▸ TASK PROMPT:
In the data below, find the line with "D3: diode BAV21 (A GND, K NET4) -> none" and the line with "SW1: button (GND, NET6) -> none", then restate both and every line between them exactly, minus the pictures.

▸ ENTRIES PROVIDED:

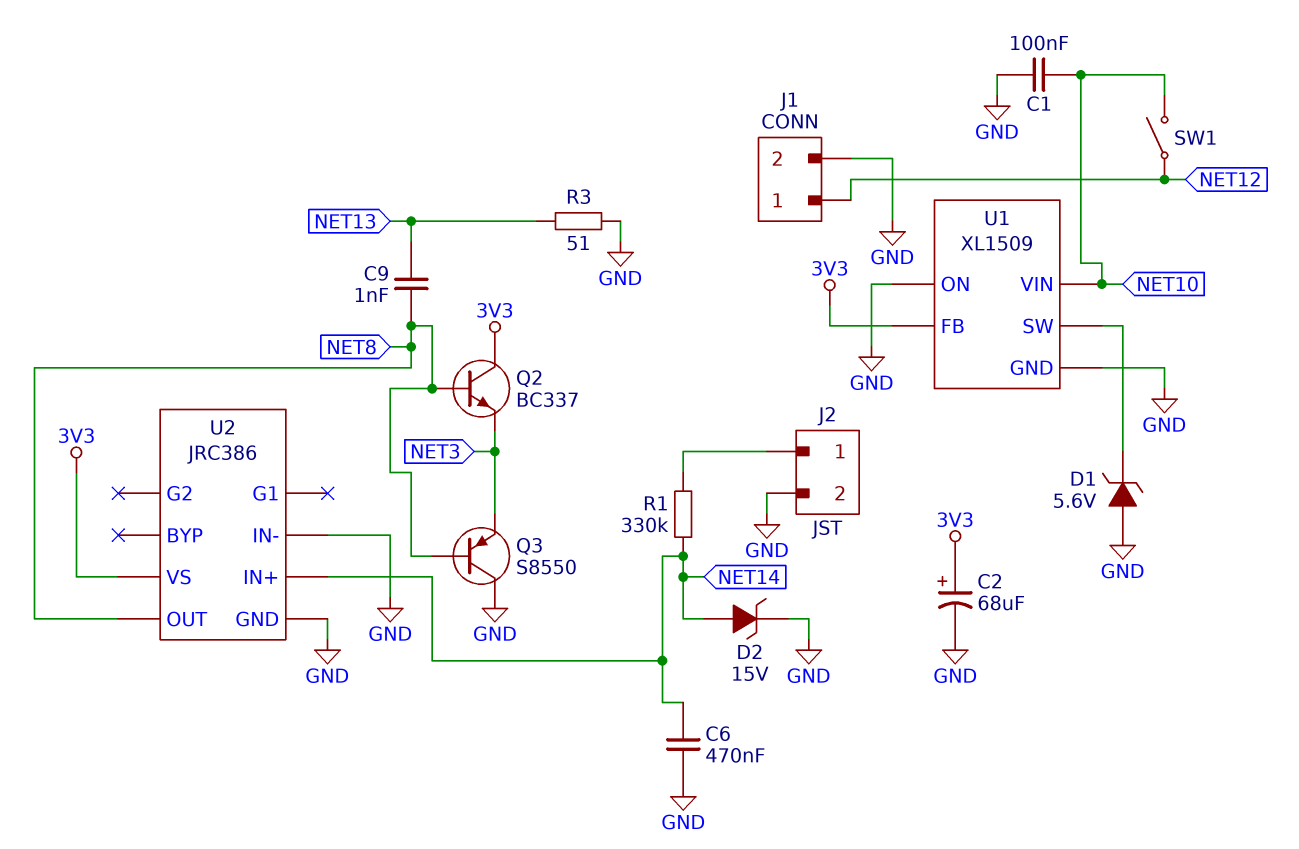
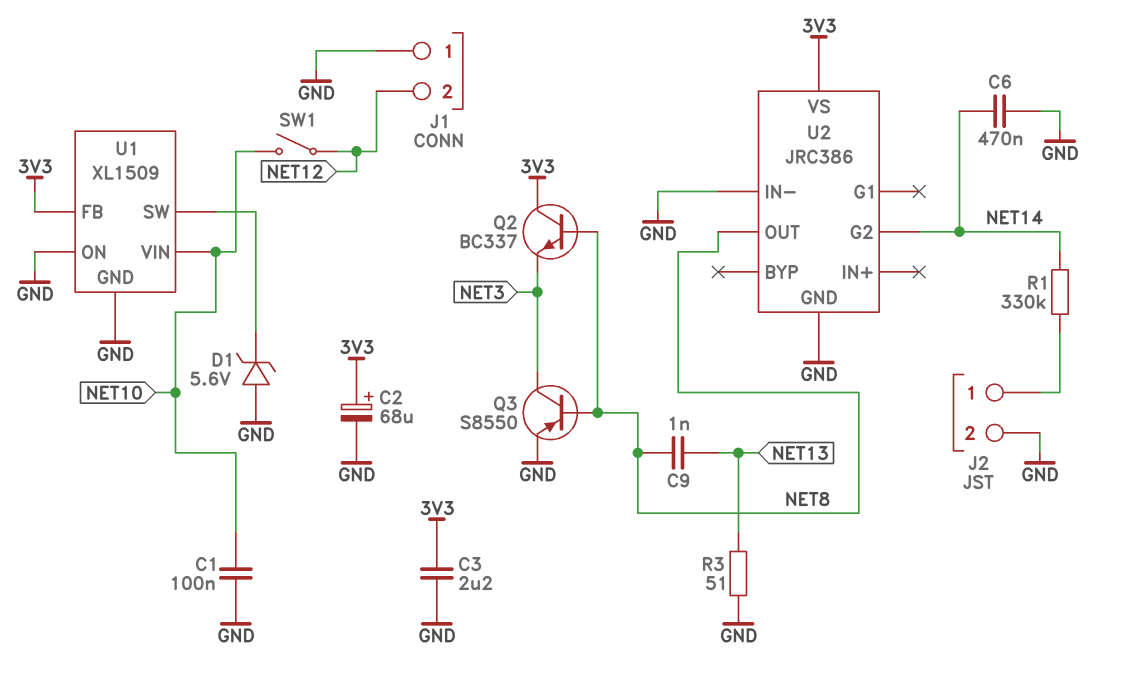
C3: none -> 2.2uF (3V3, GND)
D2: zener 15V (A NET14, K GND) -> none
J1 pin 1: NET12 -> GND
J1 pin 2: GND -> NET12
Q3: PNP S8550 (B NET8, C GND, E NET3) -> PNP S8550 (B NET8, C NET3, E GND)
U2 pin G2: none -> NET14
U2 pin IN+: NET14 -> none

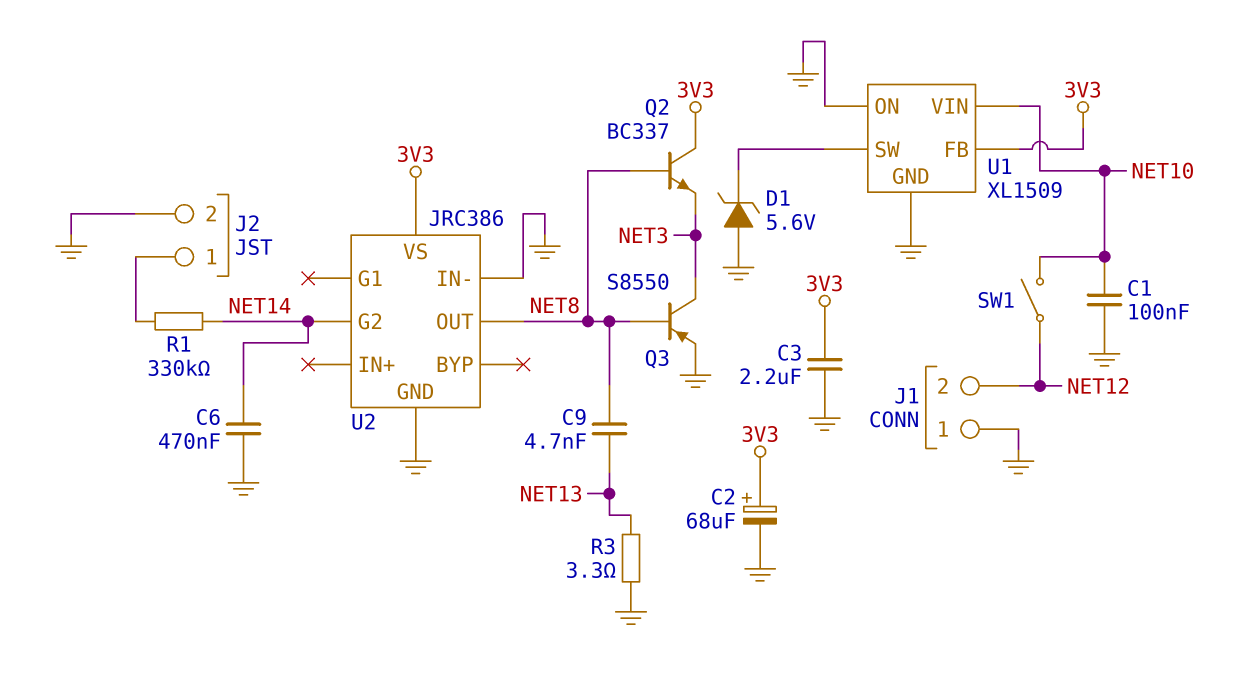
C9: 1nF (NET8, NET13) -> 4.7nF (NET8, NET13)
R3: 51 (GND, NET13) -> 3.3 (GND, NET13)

...

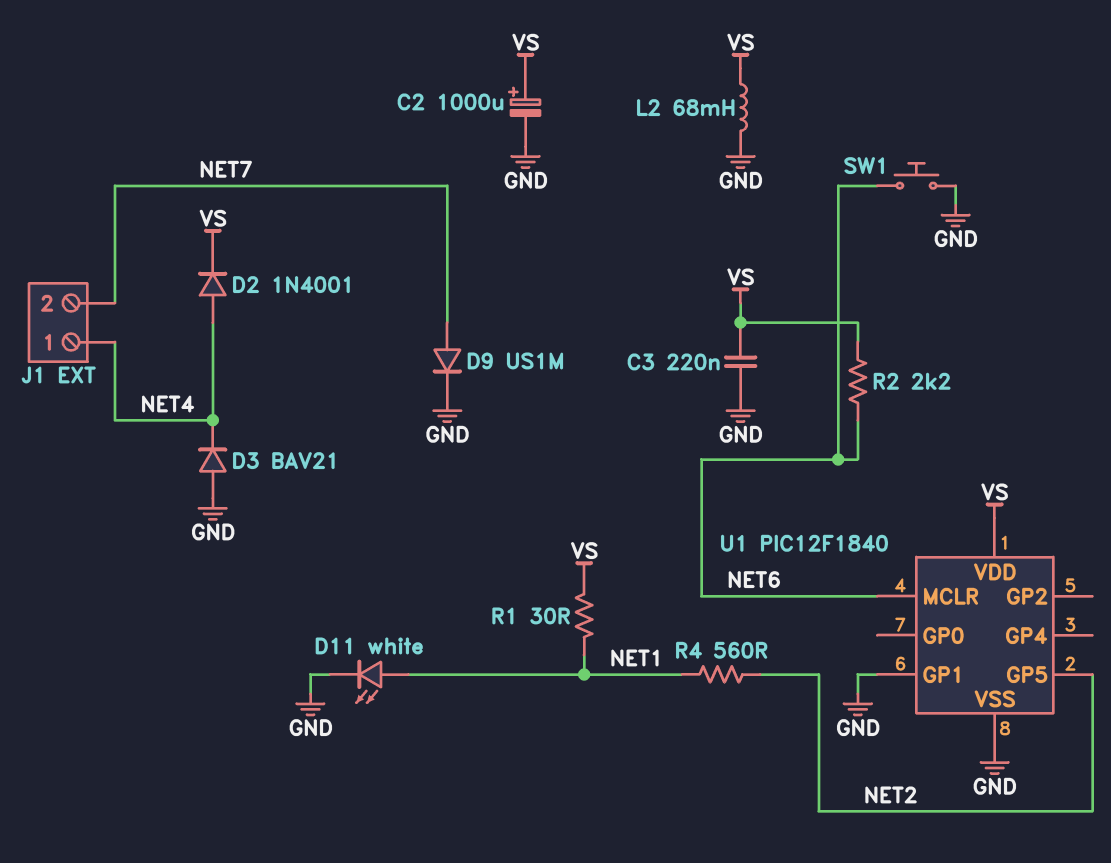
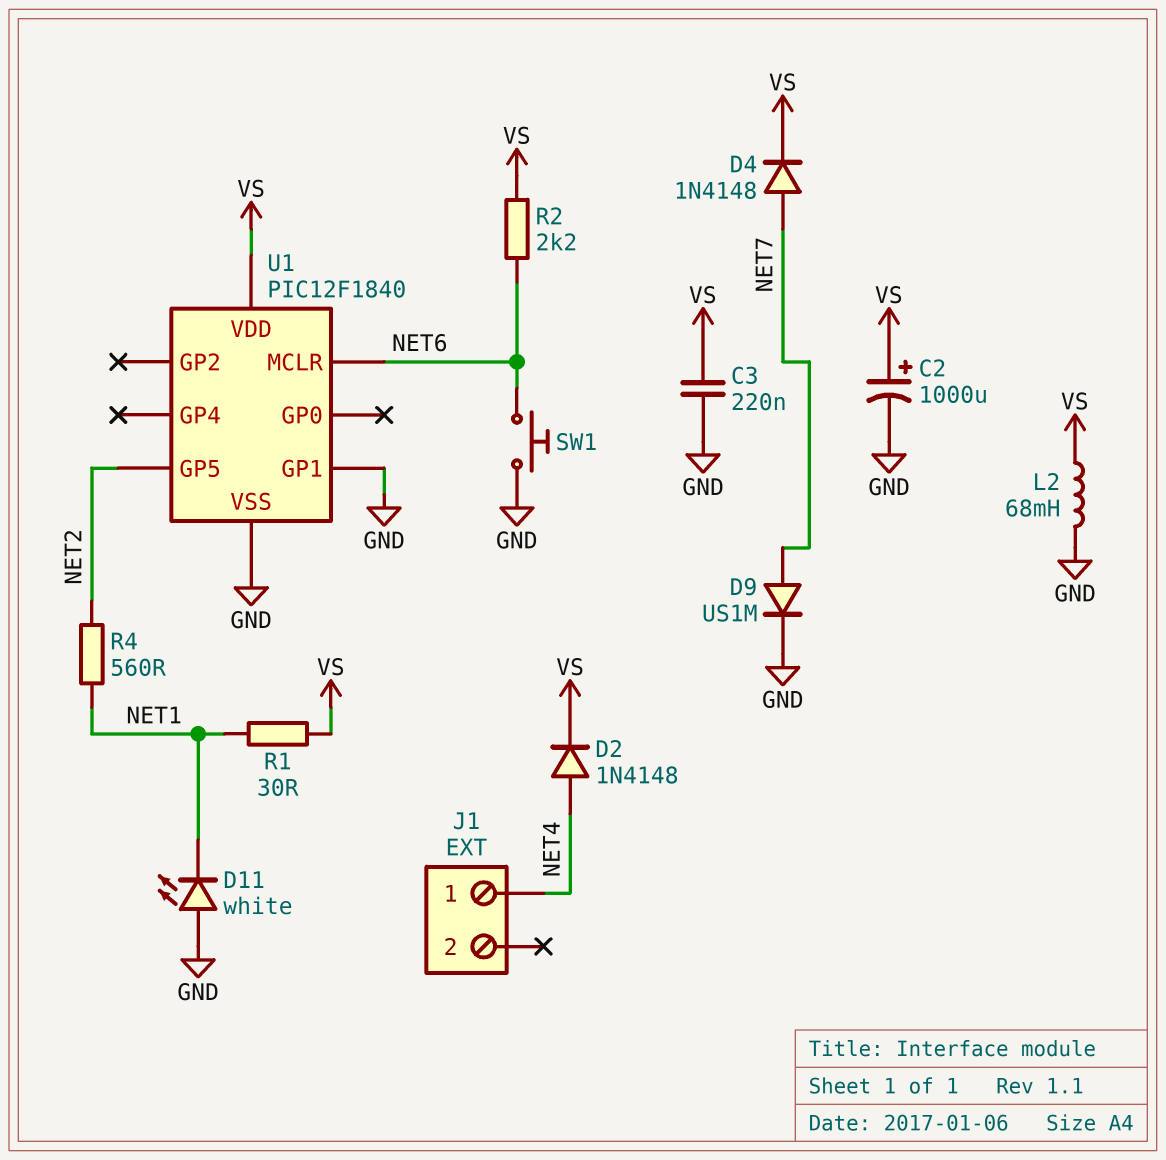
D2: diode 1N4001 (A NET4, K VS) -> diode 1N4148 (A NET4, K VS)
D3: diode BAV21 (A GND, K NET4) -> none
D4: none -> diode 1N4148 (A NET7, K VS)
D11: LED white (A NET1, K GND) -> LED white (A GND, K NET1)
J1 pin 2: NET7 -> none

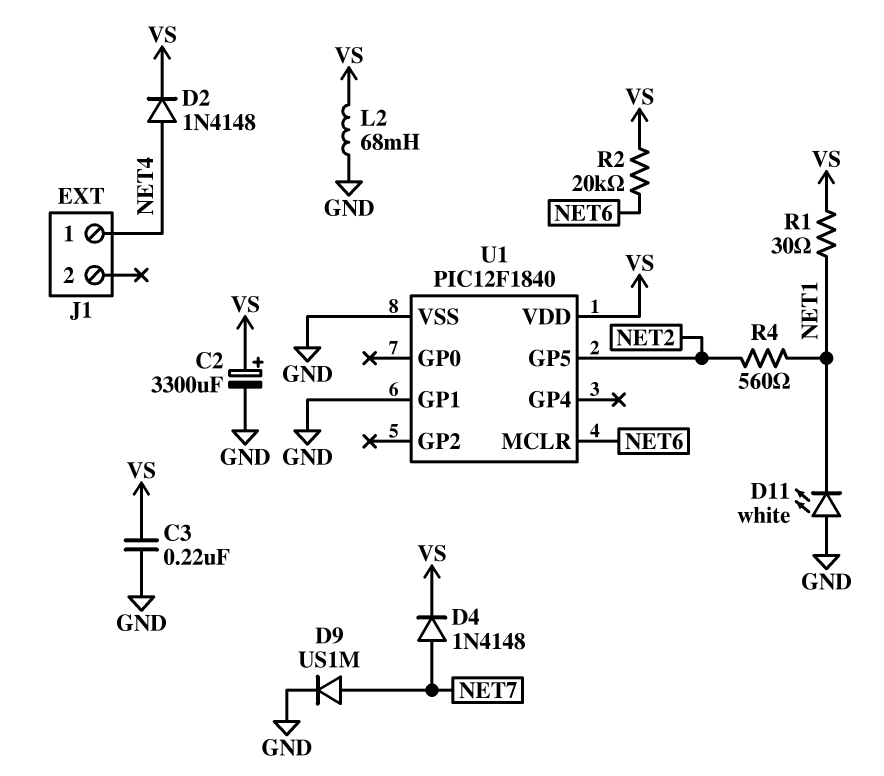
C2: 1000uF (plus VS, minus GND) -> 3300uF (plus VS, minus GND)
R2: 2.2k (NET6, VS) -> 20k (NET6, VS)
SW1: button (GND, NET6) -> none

---

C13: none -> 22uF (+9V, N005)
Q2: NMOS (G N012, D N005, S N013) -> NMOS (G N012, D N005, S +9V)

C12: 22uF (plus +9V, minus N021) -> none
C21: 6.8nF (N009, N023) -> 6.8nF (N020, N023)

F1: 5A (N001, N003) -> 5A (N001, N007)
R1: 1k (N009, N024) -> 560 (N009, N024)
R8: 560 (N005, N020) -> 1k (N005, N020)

▸ RESPONSE FOR THIS EXERCISE:
D3: diode BAV21 (A GND, K NET4) -> none
D4: none -> diode 1N4148 (A NET7, K VS)
D11: LED white (A NET1, K GND) -> LED white (A GND, K NET1)
J1 pin 2: NET7 -> none

C2: 1000uF (plus VS, minus GND) -> 3300uF (plus VS, minus GND)
R2: 2.2k (NET6, VS) -> 20k (NET6, VS)
SW1: button (GND, NET6) -> none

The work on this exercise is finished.